▸ Dataset entries:
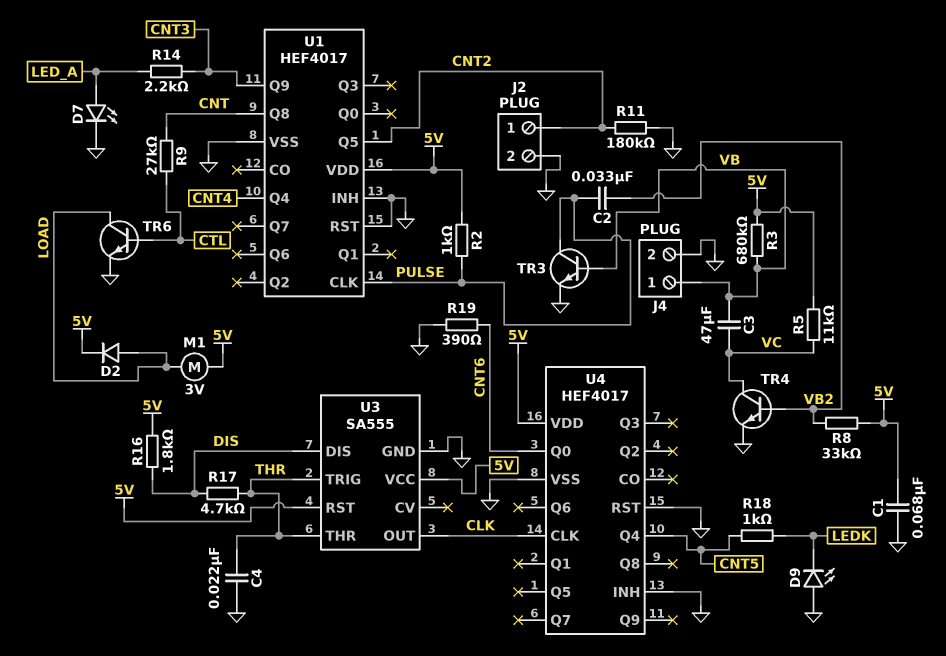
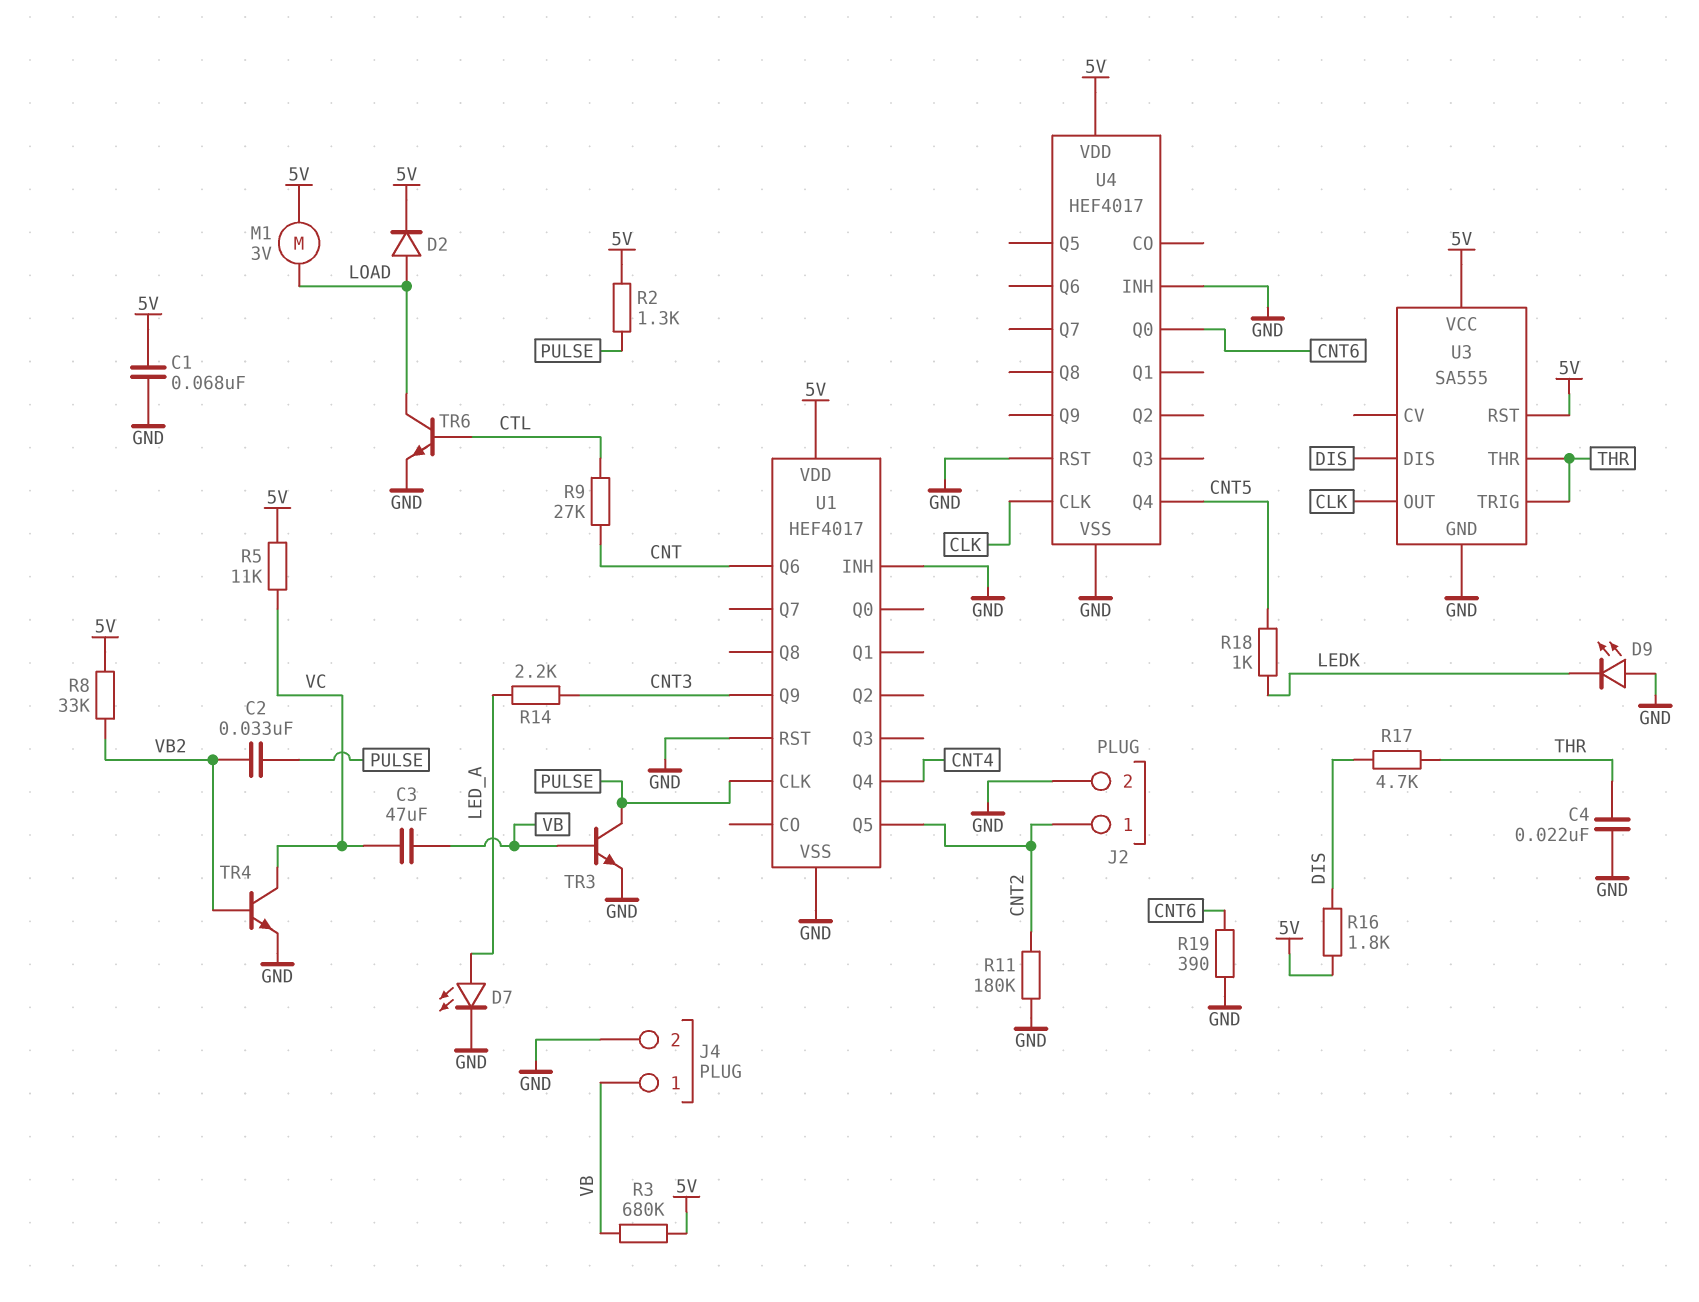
R2: 1k (5V, PULSE) -> 1.3k (5V, PULSE)
U1 pin Q6: none -> CNT
U1 pin Q8: CNT -> none

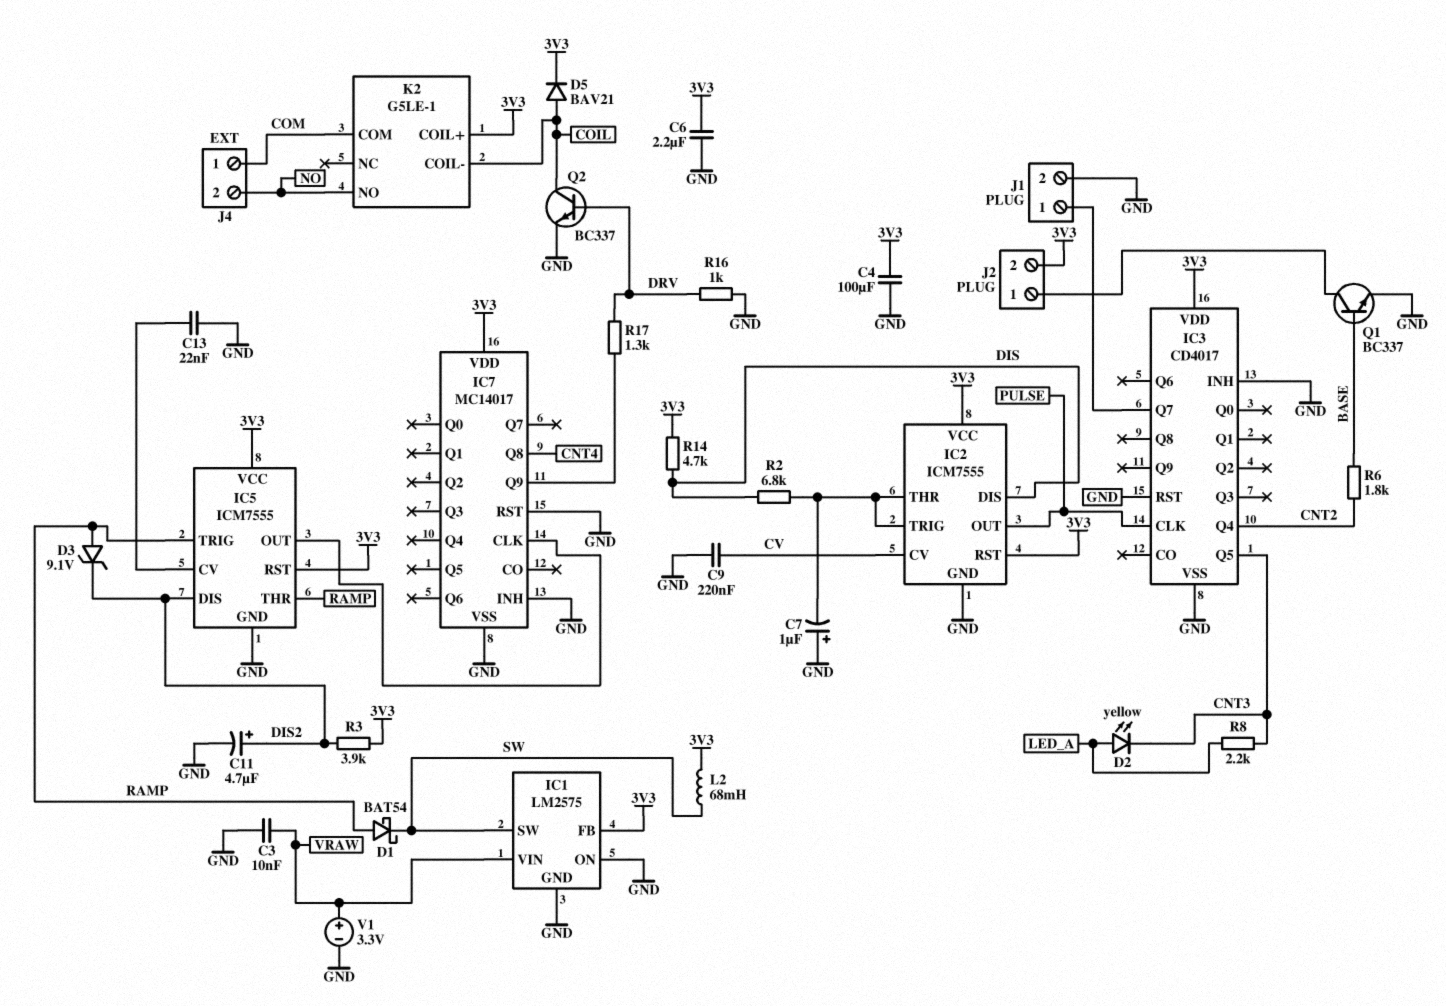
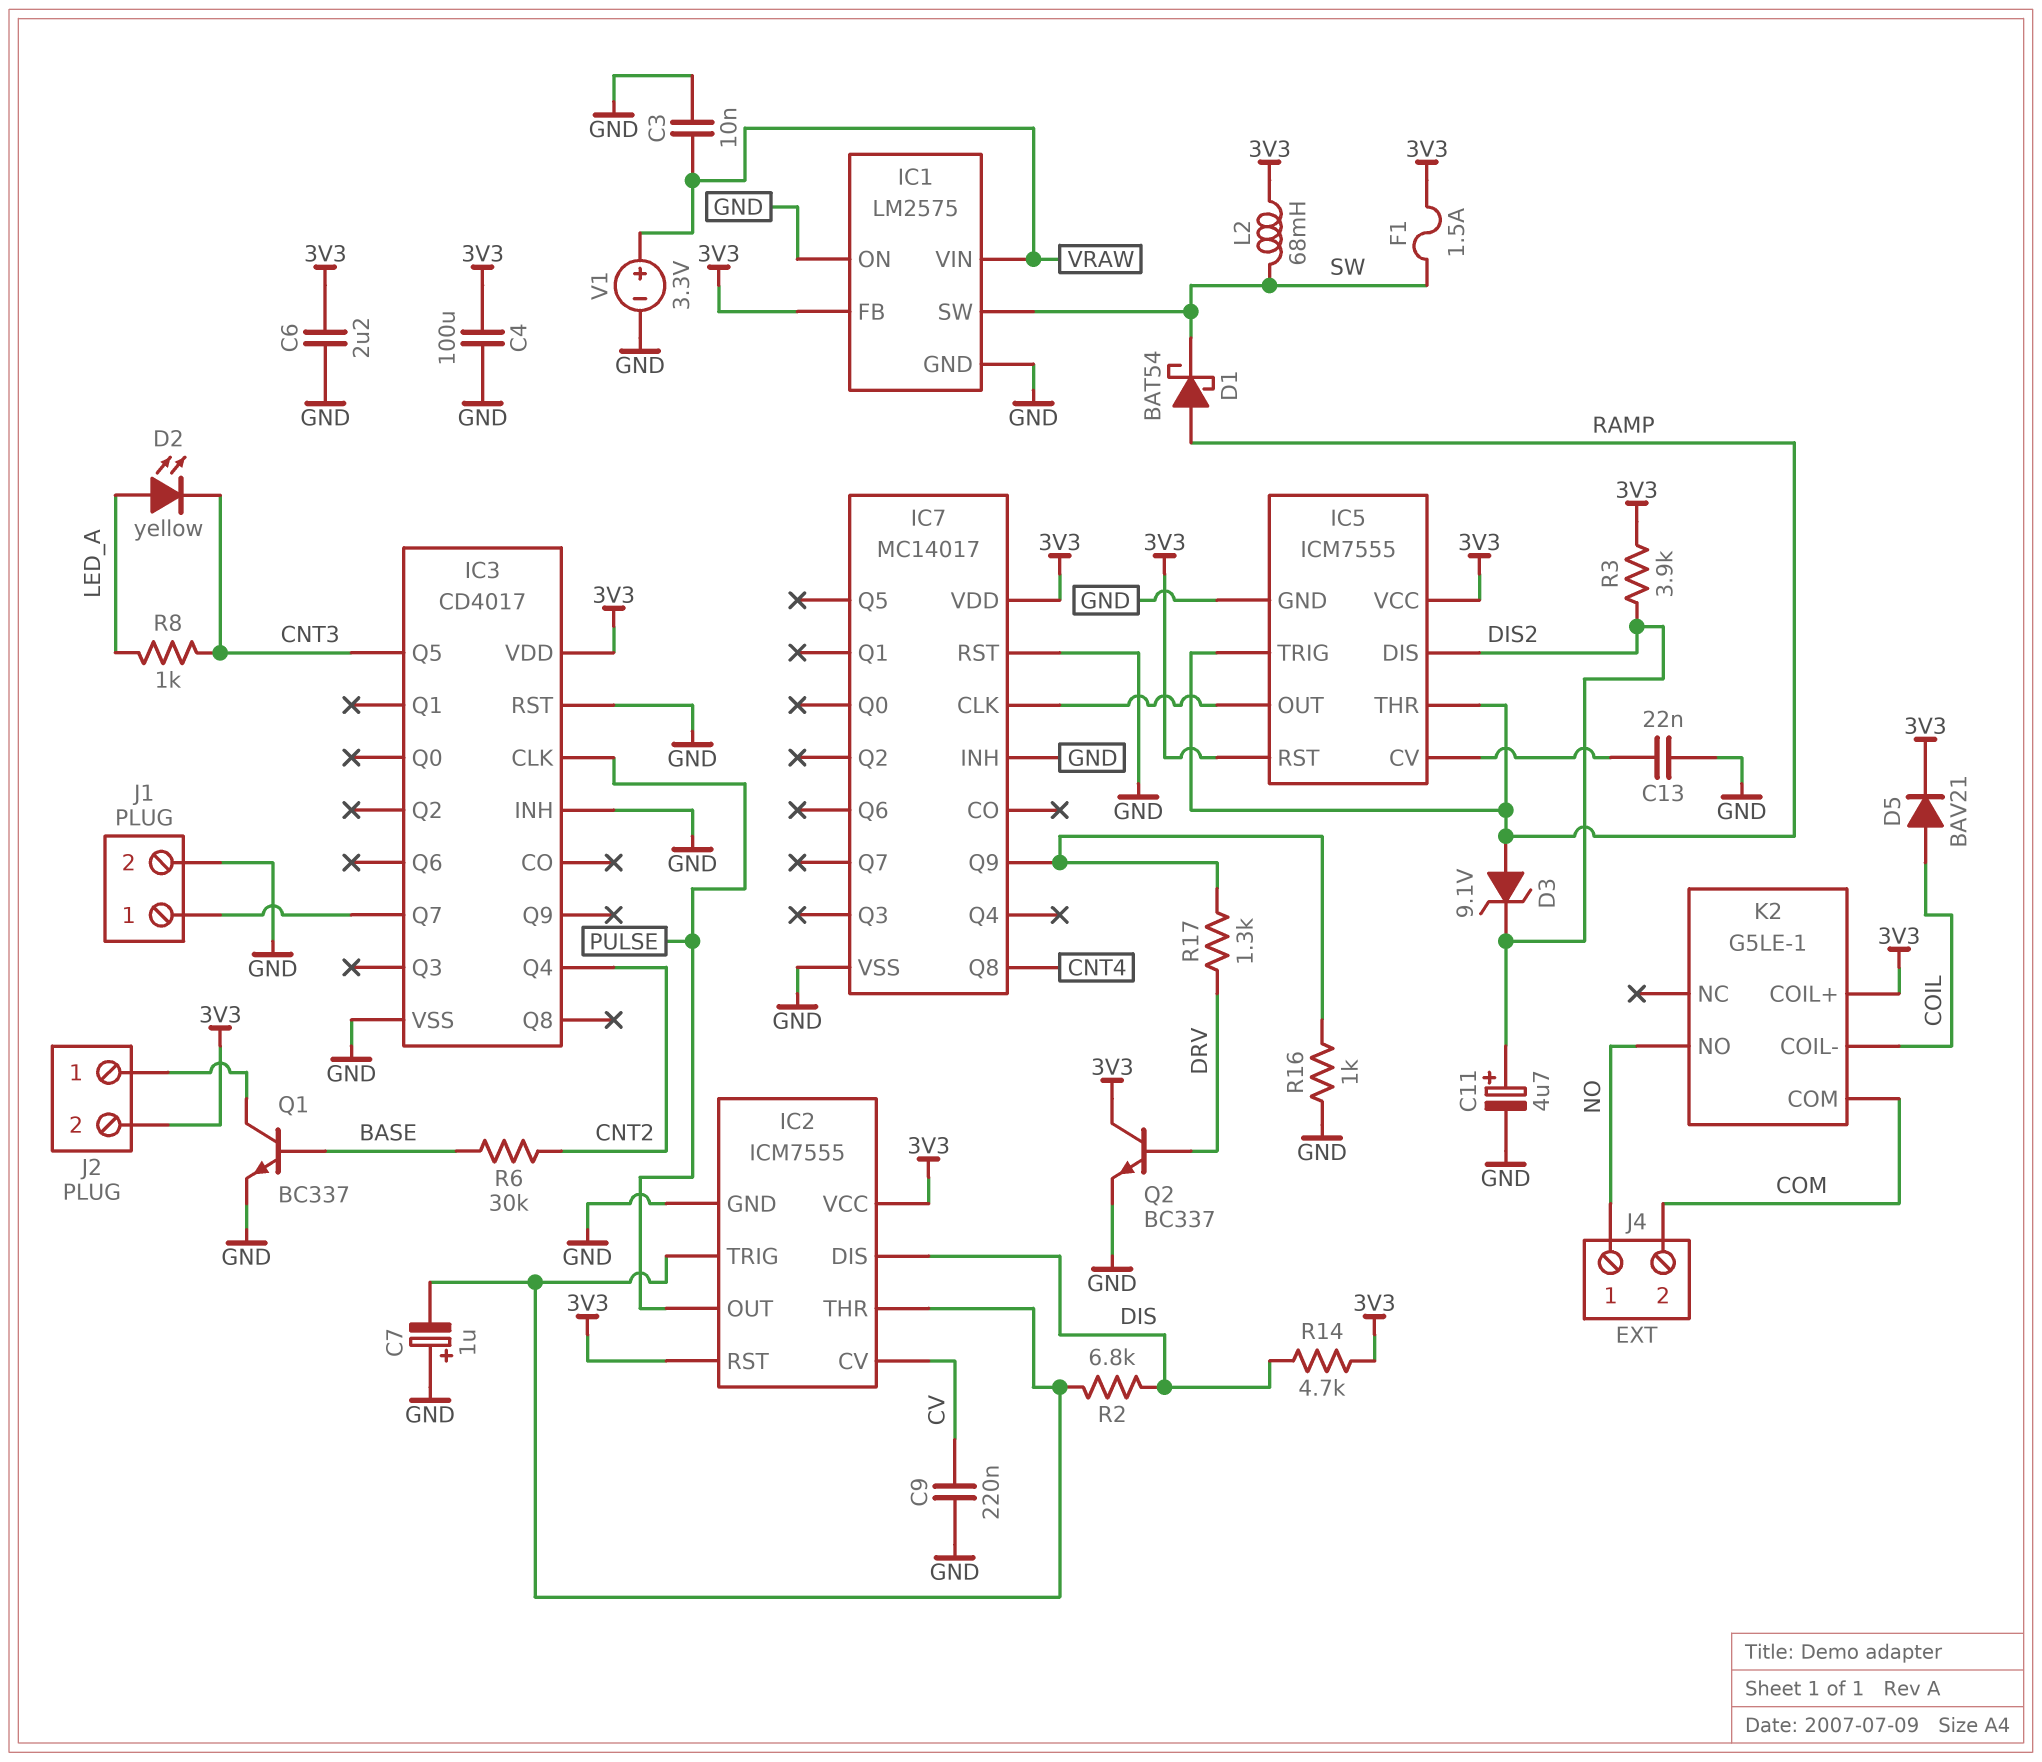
F1: none -> 1.5A (3V3, SW)
J4 pin 1: COM -> NO
J4 pin 2: NO -> COM
Q2: NPN BC337 (B DRV, C COIL, E GND) -> NPN BC337 (B DRV, C 3V3, E GND)
R6: 1.8k (BASE, CNT2) -> 30k (BASE, CNT2)
R8: 2.2k (CNT3, LED_A) -> 1k (CNT3, LED_A)
R16: 1k (DRV, GND) -> 1k (GND, IC7/Q9)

▸ What to work on:
If a line in the entries above contains the word "none", copy it.

▸ Written reply:
U1 pin Q6: none -> CNT
U1 pin Q8: CNT -> none
F1: none -> 1.5A (3V3, SW)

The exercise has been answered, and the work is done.